Exercise input -
↓
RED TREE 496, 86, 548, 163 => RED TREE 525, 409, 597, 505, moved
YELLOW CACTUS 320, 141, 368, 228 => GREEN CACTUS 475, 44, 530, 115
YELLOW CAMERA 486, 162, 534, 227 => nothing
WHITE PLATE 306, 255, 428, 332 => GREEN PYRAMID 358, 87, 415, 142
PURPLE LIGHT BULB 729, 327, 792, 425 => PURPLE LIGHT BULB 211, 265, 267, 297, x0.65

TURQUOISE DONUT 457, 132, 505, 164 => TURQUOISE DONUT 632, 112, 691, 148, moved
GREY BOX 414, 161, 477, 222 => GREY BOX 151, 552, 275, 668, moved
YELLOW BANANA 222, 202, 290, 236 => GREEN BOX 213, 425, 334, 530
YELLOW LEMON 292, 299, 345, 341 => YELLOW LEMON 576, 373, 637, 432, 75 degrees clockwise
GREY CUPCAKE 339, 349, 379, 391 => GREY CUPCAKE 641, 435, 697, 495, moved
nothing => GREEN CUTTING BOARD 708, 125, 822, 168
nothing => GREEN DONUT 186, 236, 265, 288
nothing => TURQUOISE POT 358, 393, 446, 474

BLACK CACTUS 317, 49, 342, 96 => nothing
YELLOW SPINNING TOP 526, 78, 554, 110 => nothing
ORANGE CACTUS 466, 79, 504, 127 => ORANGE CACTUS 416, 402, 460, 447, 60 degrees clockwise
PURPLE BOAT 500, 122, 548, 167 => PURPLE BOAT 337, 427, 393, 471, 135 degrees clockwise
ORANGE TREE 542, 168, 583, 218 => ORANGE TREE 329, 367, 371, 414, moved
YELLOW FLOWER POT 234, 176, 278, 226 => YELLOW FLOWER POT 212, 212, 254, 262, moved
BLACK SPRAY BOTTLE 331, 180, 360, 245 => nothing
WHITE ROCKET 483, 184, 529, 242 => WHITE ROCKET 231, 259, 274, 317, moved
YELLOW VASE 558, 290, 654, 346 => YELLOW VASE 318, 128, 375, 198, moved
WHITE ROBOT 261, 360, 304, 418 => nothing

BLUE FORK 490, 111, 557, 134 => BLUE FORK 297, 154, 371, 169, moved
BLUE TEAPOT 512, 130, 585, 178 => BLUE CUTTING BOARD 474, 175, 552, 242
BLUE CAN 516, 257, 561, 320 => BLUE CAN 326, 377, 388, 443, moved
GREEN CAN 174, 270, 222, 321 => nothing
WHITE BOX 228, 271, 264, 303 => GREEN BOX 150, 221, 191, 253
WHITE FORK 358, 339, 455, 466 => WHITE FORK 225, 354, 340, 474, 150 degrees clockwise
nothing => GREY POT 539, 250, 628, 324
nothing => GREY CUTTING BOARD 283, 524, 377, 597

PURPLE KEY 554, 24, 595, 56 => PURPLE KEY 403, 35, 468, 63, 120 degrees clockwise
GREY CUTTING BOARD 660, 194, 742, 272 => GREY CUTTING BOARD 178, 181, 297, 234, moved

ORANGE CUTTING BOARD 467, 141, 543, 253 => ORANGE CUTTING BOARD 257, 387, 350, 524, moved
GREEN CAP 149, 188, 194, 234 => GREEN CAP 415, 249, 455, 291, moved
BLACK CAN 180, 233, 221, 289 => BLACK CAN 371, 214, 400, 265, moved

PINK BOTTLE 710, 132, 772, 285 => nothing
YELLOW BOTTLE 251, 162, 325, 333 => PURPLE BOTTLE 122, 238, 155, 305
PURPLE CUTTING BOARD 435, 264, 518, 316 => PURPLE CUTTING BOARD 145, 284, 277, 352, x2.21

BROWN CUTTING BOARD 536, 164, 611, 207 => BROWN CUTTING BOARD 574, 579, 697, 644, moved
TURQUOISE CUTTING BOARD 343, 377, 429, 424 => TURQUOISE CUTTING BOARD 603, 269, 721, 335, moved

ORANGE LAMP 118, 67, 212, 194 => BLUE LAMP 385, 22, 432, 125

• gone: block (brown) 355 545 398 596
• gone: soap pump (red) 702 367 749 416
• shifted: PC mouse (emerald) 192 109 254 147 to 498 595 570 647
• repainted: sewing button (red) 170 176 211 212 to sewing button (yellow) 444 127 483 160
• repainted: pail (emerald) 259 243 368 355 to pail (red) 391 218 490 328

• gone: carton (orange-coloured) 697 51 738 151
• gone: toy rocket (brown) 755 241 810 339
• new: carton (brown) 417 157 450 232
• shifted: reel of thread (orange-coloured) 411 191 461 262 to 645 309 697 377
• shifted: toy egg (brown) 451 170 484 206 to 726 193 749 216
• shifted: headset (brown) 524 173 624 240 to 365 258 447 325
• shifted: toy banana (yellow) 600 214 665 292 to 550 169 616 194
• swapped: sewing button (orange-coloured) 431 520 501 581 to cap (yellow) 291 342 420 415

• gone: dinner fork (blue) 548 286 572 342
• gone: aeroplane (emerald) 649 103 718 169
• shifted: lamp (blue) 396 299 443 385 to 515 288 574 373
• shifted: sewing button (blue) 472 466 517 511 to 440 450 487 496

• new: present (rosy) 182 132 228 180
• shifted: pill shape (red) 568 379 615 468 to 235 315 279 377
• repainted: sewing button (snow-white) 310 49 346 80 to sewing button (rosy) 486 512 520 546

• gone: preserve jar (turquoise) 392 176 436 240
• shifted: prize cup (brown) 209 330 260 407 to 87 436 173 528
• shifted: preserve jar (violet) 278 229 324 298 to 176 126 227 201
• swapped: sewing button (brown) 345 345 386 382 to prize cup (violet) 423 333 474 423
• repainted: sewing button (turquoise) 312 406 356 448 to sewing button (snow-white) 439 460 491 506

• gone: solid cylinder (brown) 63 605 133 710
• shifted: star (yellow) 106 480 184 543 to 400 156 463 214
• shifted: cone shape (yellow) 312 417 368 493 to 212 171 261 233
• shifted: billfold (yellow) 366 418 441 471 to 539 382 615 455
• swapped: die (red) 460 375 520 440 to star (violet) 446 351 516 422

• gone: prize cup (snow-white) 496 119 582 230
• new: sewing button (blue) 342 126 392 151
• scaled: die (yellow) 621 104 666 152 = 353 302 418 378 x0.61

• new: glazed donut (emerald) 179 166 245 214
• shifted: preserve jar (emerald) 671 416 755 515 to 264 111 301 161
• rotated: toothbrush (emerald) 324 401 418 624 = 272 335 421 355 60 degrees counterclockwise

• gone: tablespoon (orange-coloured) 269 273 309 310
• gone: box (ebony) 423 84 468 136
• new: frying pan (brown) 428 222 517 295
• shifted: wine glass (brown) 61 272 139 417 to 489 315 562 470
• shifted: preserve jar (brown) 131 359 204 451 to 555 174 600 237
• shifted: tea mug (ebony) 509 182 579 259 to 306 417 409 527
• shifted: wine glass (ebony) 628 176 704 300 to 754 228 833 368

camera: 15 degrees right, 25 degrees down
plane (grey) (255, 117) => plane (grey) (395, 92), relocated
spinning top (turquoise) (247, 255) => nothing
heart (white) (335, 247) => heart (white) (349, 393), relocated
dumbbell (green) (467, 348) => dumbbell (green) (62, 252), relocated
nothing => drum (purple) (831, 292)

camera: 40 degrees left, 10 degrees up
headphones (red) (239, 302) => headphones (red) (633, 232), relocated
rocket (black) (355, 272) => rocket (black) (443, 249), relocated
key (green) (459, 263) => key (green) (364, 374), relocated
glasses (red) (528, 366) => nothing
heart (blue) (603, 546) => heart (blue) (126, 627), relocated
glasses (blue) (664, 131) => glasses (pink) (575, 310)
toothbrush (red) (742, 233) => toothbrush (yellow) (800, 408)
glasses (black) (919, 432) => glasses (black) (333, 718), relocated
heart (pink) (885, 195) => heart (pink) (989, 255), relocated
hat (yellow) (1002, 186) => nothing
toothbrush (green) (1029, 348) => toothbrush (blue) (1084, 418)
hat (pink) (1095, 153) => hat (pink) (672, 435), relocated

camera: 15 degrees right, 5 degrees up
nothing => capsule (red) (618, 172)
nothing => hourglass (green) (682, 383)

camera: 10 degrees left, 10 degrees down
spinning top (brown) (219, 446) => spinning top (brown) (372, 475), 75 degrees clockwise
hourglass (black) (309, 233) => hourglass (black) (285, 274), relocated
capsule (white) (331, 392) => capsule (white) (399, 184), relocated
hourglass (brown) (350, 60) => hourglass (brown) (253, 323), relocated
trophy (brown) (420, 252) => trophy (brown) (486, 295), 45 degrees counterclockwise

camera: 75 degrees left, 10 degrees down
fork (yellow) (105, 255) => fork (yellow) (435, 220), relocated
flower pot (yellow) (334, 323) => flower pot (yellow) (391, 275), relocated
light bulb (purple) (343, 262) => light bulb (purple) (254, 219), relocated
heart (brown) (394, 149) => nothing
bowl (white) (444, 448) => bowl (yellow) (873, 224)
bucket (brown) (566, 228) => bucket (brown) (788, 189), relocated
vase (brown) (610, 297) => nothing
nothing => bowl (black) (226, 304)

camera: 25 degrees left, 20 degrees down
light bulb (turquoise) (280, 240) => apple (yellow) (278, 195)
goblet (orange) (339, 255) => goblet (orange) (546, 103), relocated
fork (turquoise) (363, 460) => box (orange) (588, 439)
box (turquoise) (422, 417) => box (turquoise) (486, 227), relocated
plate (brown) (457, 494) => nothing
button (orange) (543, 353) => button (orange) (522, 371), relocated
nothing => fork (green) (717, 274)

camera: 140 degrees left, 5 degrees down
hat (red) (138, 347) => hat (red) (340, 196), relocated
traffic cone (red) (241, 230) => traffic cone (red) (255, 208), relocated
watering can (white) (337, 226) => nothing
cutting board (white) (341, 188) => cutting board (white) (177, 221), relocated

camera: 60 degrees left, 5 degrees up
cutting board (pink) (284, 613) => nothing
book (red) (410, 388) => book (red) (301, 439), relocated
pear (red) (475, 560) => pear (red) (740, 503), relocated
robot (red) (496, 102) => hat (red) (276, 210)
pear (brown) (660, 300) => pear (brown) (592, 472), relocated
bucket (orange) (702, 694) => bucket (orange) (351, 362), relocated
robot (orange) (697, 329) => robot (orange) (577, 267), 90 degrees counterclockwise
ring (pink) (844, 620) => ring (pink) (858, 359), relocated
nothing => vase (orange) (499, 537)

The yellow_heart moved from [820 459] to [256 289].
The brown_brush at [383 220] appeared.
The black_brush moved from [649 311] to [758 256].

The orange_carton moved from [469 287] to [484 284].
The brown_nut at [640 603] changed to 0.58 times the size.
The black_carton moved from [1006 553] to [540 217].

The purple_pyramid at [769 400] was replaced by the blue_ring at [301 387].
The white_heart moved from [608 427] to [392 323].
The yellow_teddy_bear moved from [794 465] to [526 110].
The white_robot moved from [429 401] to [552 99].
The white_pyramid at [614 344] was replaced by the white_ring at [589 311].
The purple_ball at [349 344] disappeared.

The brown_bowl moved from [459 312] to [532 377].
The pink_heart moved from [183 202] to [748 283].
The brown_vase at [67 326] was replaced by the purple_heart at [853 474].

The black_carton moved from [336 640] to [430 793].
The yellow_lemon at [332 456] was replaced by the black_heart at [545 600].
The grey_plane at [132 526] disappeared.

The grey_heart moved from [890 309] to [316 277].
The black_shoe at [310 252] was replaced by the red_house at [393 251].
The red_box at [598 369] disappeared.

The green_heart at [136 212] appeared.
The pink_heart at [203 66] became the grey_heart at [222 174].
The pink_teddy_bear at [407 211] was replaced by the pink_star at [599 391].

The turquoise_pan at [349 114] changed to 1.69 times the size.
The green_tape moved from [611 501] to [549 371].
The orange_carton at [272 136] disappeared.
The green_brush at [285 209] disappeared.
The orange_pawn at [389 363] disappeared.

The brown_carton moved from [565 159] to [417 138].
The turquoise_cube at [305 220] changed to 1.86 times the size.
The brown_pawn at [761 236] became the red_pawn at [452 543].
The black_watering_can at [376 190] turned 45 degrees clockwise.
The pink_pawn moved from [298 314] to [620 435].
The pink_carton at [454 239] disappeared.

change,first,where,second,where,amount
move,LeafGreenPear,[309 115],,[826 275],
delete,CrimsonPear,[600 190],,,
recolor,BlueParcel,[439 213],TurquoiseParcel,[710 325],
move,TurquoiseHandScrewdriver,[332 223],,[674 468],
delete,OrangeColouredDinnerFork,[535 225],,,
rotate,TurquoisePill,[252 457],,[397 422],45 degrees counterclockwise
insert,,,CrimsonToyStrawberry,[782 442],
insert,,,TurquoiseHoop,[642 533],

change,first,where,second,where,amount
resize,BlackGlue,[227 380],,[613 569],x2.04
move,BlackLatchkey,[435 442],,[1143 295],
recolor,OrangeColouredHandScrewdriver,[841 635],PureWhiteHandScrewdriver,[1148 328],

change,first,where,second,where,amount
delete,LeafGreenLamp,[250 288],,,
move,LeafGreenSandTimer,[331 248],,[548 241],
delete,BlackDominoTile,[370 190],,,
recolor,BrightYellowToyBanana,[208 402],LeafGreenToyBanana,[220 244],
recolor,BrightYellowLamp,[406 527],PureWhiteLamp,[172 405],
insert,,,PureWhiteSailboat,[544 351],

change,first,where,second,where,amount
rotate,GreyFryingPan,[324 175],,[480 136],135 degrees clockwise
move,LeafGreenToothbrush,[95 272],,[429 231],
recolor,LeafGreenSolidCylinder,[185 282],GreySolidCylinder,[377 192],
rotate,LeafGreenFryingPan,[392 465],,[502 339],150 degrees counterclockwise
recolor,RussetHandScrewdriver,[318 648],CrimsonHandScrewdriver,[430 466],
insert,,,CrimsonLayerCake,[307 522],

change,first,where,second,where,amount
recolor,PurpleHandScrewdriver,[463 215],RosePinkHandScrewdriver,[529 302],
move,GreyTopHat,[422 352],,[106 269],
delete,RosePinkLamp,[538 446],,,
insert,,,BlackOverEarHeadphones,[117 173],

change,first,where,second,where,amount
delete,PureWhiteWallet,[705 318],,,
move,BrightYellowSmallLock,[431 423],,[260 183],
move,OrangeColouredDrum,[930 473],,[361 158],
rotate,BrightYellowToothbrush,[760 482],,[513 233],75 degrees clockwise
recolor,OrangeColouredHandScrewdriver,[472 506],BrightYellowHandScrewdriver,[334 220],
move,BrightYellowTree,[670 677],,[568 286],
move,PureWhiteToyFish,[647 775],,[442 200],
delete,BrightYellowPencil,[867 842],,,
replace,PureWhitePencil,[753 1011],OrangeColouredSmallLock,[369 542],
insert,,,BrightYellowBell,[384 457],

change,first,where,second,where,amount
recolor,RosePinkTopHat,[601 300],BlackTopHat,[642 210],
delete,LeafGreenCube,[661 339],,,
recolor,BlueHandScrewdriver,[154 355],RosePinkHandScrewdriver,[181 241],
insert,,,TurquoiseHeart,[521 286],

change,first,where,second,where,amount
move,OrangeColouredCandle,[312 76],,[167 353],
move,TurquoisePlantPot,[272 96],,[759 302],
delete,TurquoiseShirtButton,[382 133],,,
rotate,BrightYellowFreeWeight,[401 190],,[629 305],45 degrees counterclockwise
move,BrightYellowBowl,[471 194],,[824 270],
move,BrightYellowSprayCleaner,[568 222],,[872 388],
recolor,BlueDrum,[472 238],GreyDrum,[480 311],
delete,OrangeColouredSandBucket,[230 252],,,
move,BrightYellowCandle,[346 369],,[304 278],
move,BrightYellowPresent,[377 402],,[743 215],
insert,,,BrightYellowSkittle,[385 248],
↑
Activity - What is needed is an exact copy of the lines from the start of the listing through the line where "WHITE PLATE 306, 255, 428, 332" sits, please, both end lines included and nothing more.

Output below -
RED TREE 496, 86, 548, 163 => RED TREE 525, 409, 597, 505, moved
YELLOW CACTUS 320, 141, 368, 228 => GREEN CACTUS 475, 44, 530, 115
YELLOW CAMERA 486, 162, 534, 227 => nothing
WHITE PLATE 306, 255, 428, 332 => GREEN PYRAMID 358, 87, 415, 142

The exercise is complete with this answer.